> [Task instructions] Take the lines below from the one with "KEYS pin K2: A0 -> D8" through the one with "SCALE2 pin VCC: VIN -> GND" and print only them, exactly. Don't print the pictures.

[Saved data entries]
◆ ◆ ◆ ◆ ◆ ◆ ◆

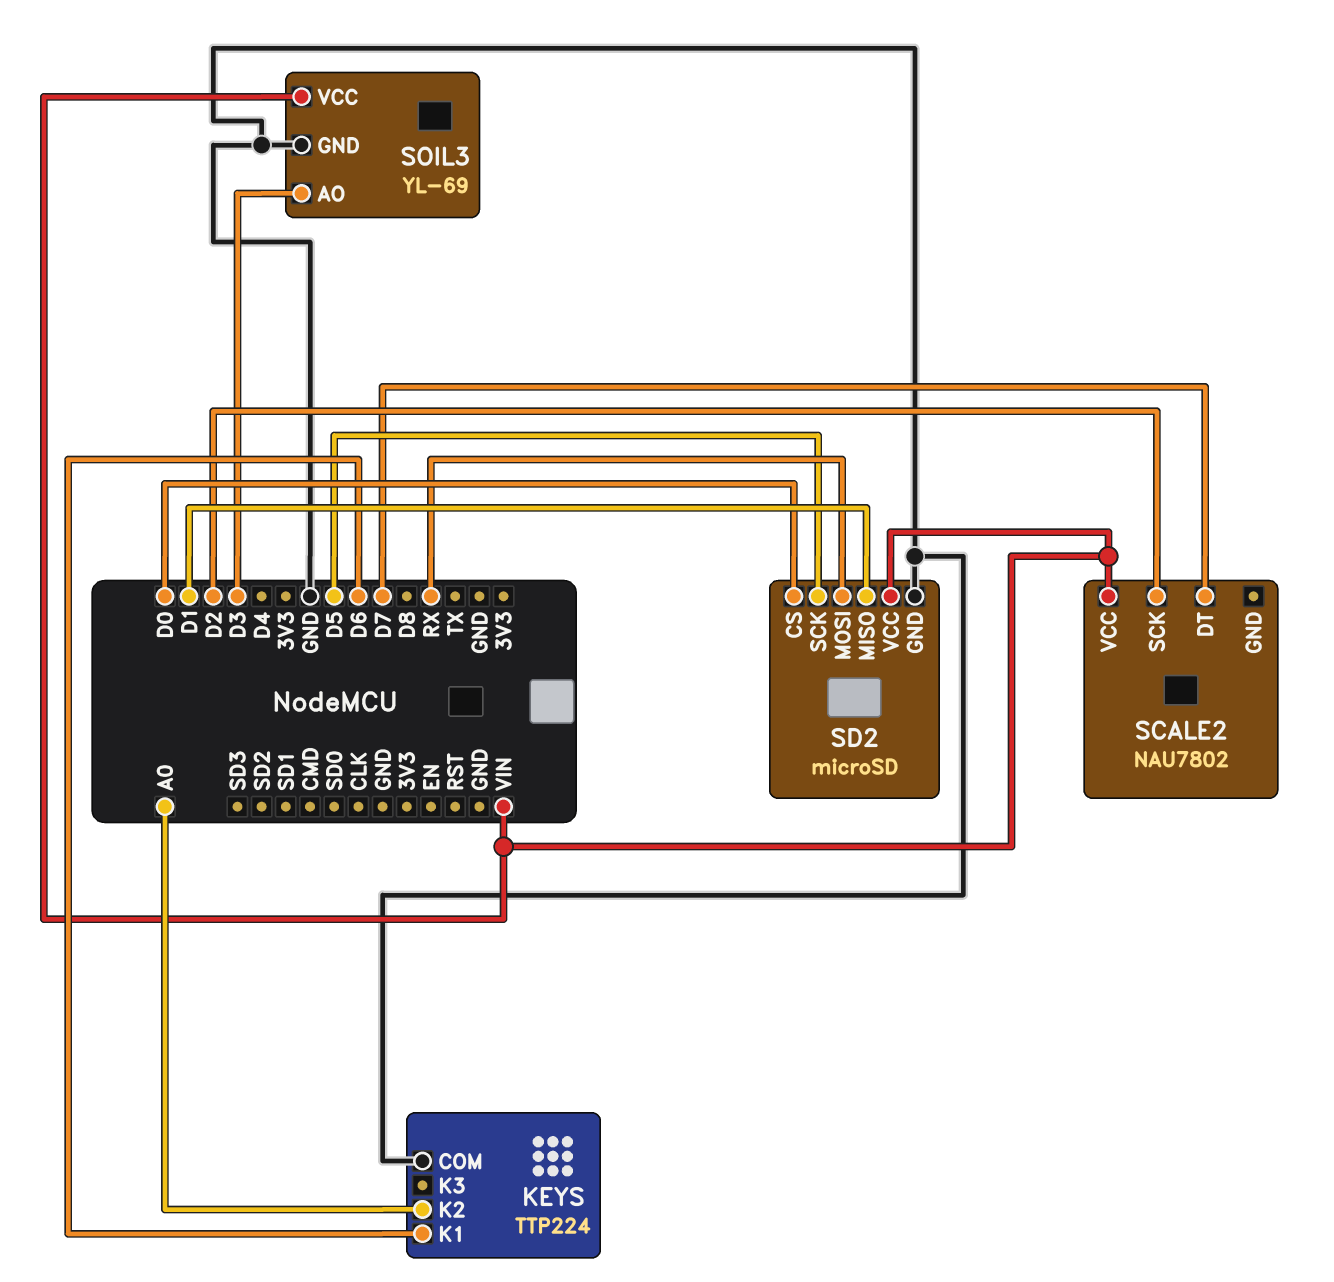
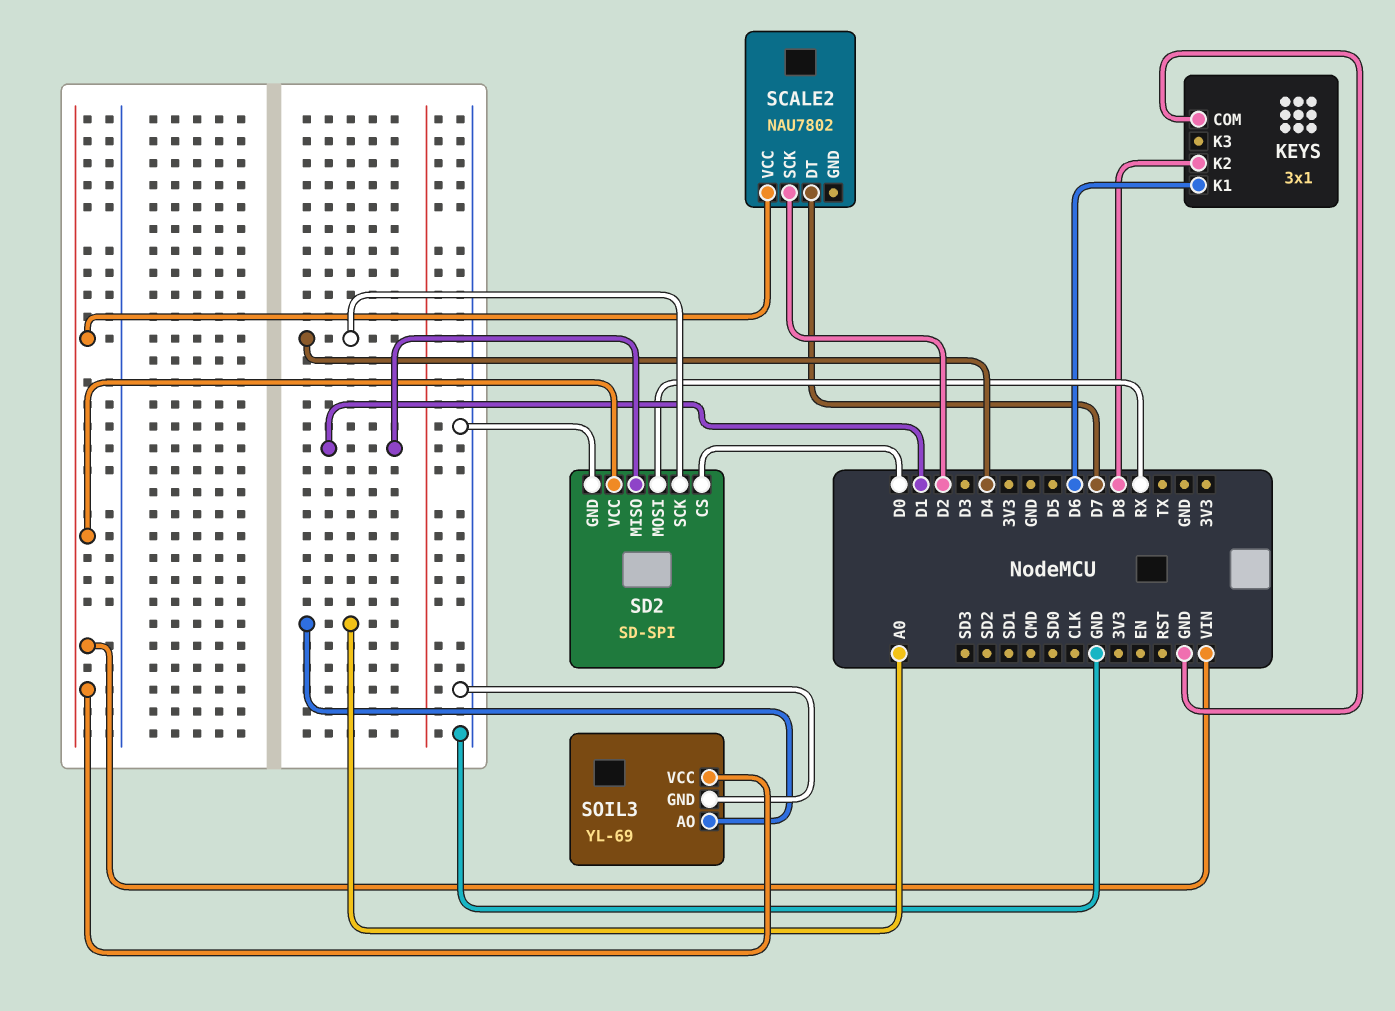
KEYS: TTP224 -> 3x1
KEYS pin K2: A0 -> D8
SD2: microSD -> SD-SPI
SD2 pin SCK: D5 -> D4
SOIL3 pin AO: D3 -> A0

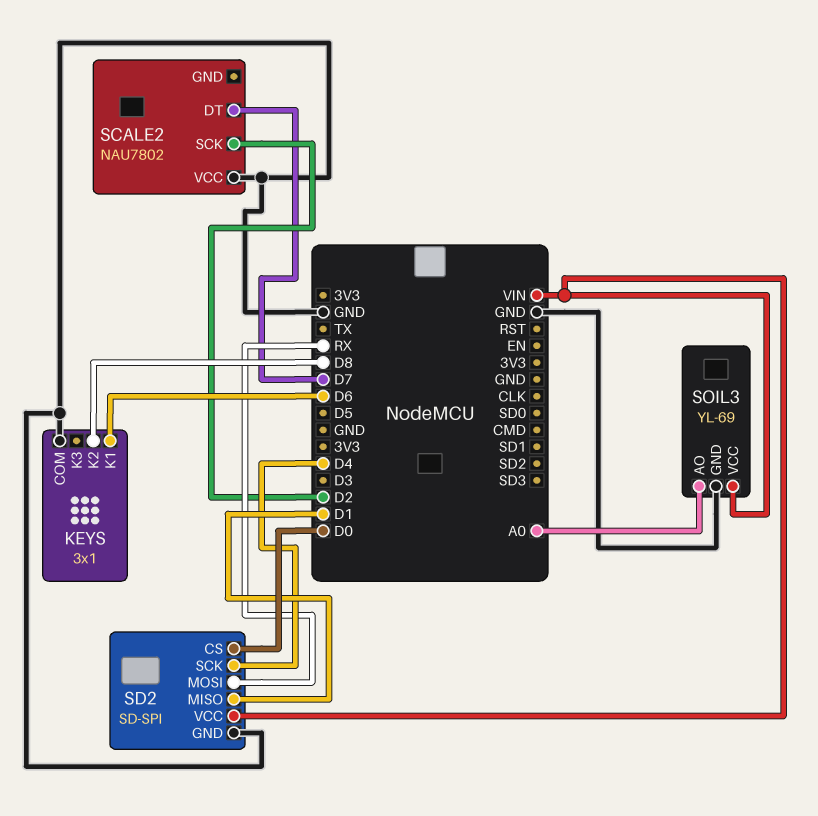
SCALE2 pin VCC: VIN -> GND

◆ ◆ ◆ ◆ ◆ ◆ ◆

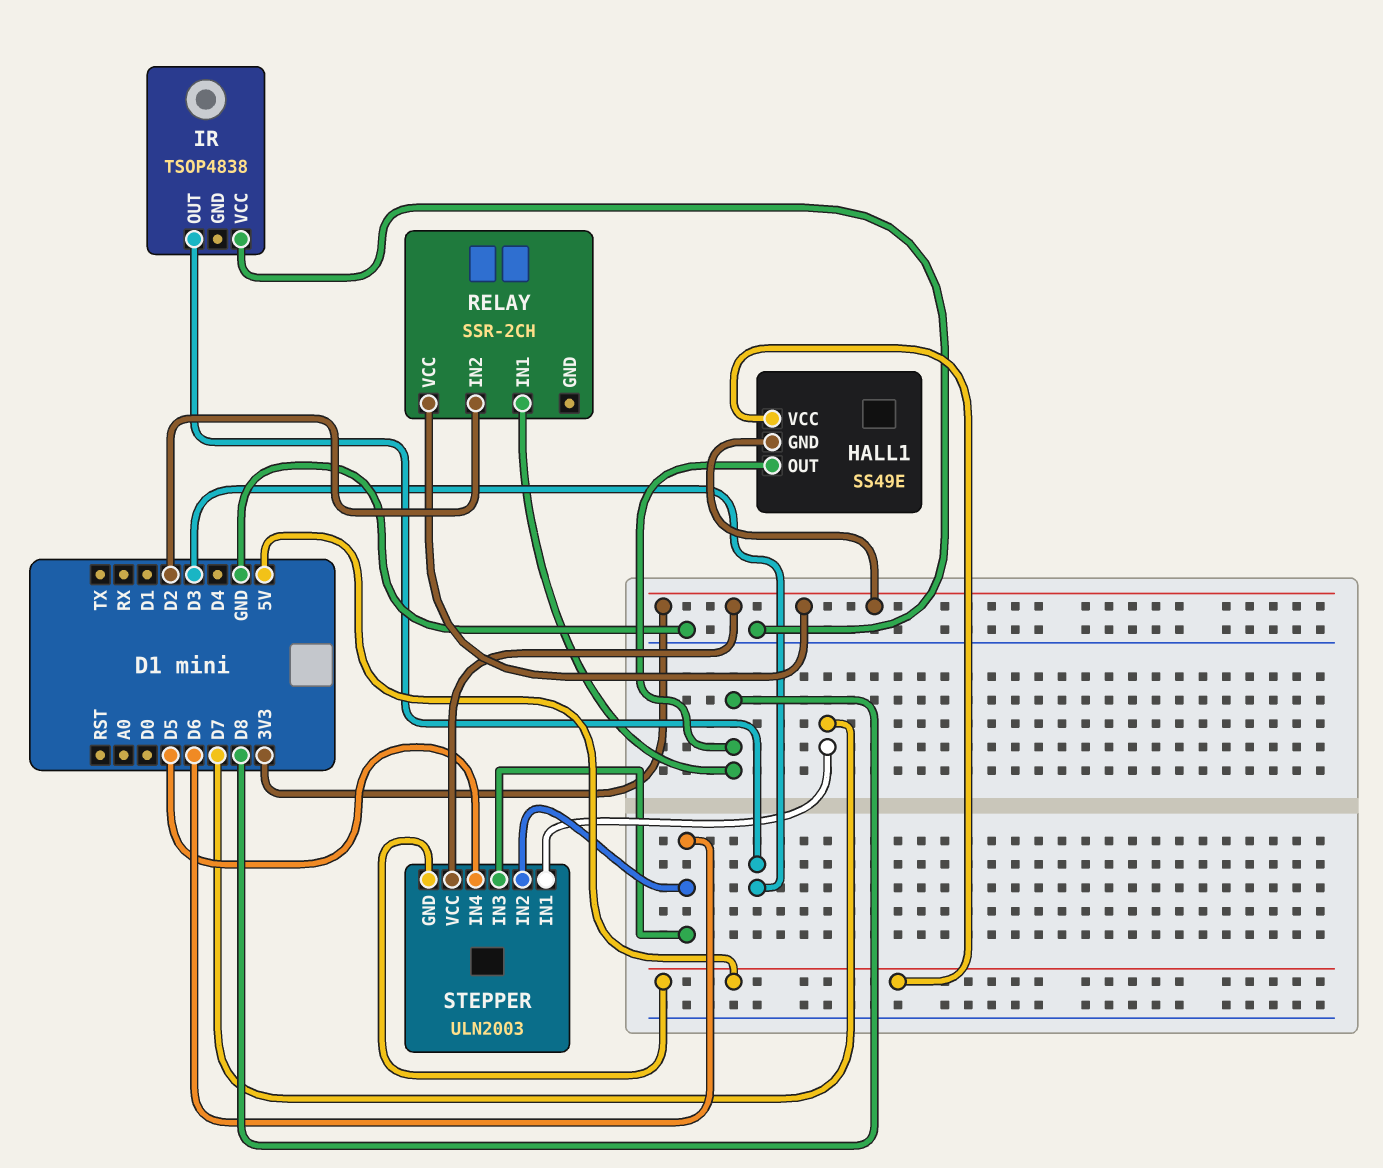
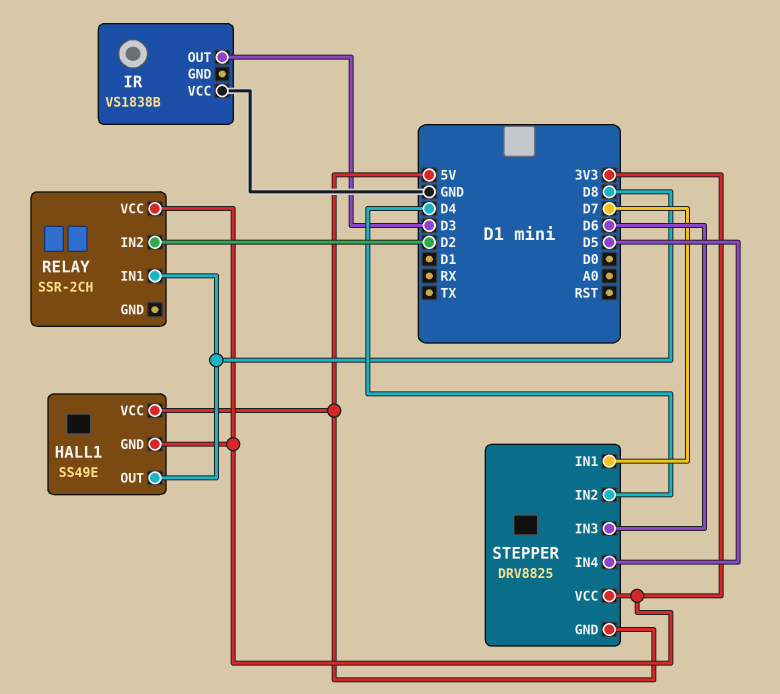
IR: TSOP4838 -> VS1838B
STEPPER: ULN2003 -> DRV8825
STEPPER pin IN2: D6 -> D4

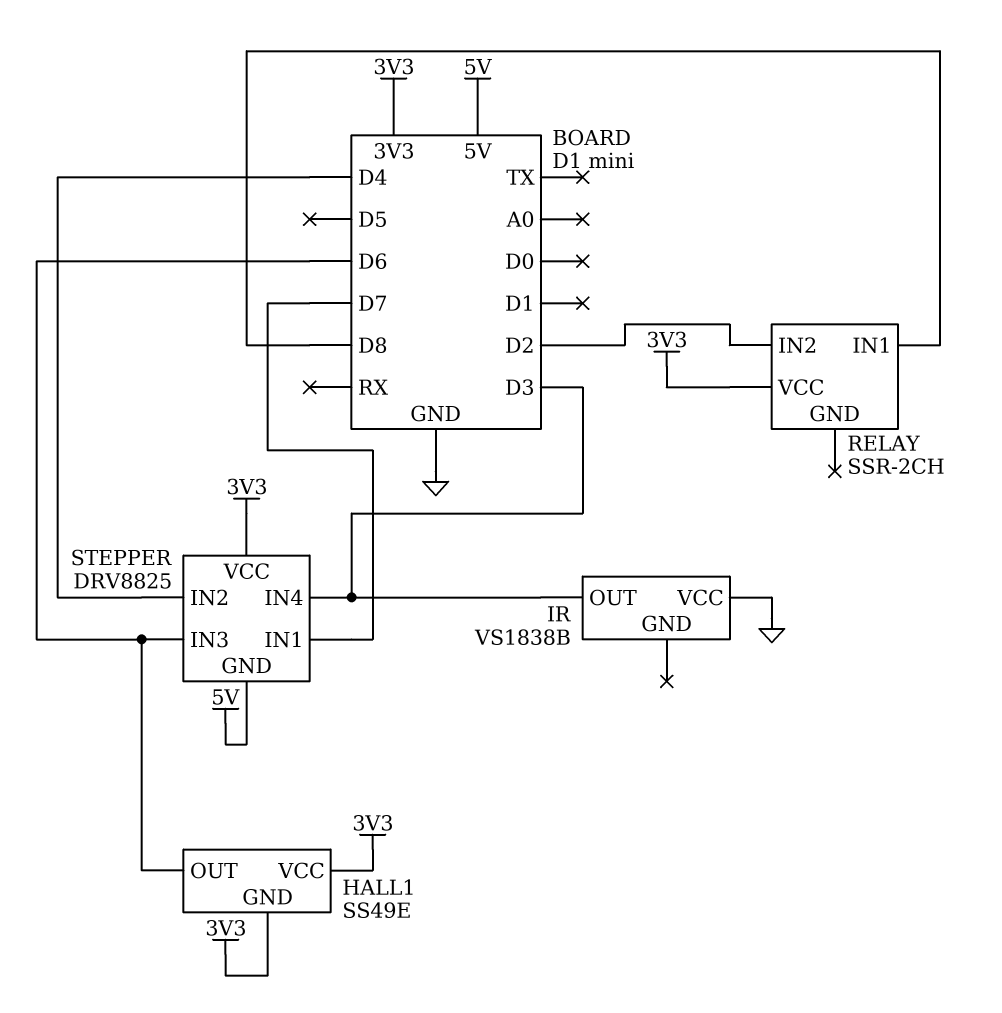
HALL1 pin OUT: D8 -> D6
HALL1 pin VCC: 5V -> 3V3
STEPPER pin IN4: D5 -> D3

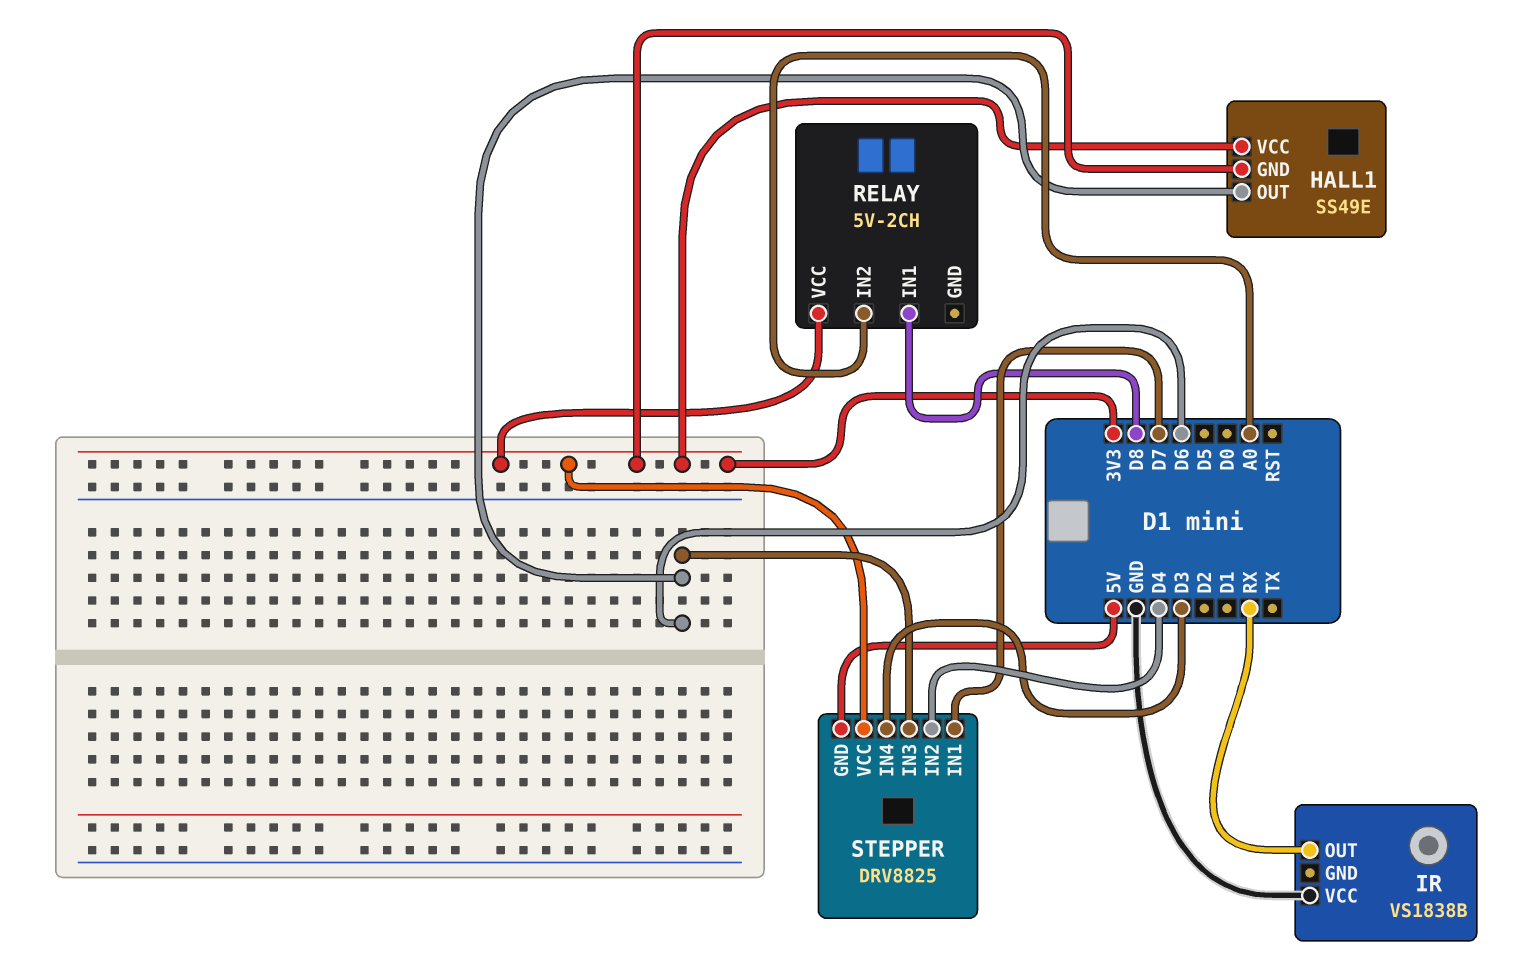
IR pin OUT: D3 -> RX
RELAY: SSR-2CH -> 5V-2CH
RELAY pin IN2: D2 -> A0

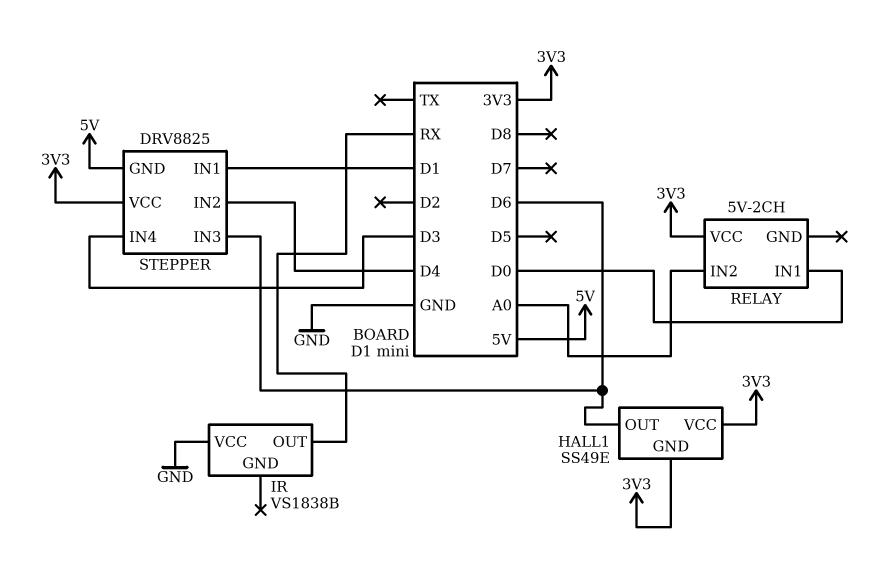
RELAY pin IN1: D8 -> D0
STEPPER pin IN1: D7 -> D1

◆ ◆ ◆ ◆ ◆ ◆ ◆

> [Finished task]
KEYS pin K2: A0 -> D8
SD2: microSD -> SD-SPI
SD2 pin SCK: D5 -> D4
SOIL3 pin AO: D3 -> A0

SCALE2 pin VCC: VIN -> GND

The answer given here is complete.